Exercise materials Block Start

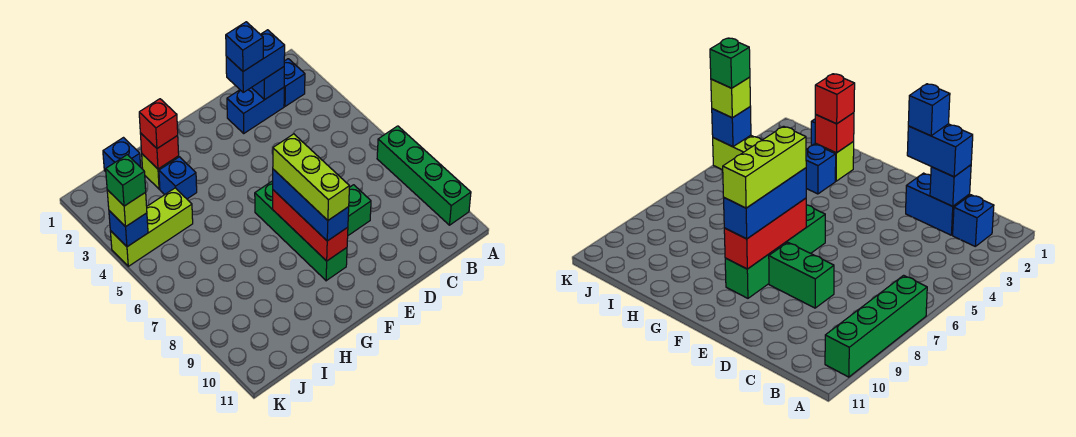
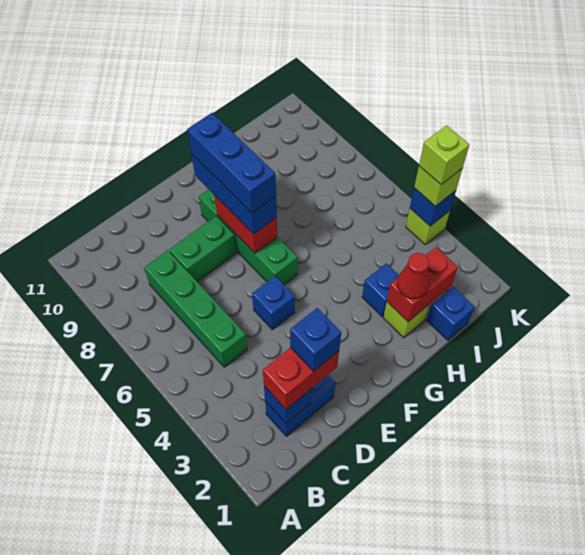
green brick A7:A10 level 1 -> green brick C5:C8 level 1
blue brick B2 level 1 -> blue brick E5 level 1
blue brick C2:D2 level 3 -> red brick C2:D2 level 3
red brick F7:F9 level 2 -> red brick F7:F8 level 2
lime brick F7:F9 level 4 -> blue brick F7:F9 level 4
red brick H2 level 2 -> red brick H2:I2 level 2
red brick H2 level 3 -> red cone H2 level 3
lime brick I4:K4 level 1 -> lime brick K4 level 1
green brick K4 level 4 -> lime brick K4 level 4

Exercise materials Block End

What you are asked to do => Leave out the images and transcribe all the records exactly.

Result below =>
green brick A7:A10 level 1 -> green brick C5:C8 level 1
blue brick B2 level 1 -> blue brick E5 level 1
blue brick C2:D2 level 3 -> red brick C2:D2 level 3
red brick F7:F9 level 2 -> red brick F7:F8 level 2
lime brick F7:F9 level 4 -> blue brick F7:F9 level 4
red brick H2 level 2 -> red brick H2:I2 level 2
red brick H2 level 3 -> red cone H2 level 3
lime brick I4:K4 level 1 -> lime brick K4 level 1
green brick K4 level 4 -> lime brick K4 level 4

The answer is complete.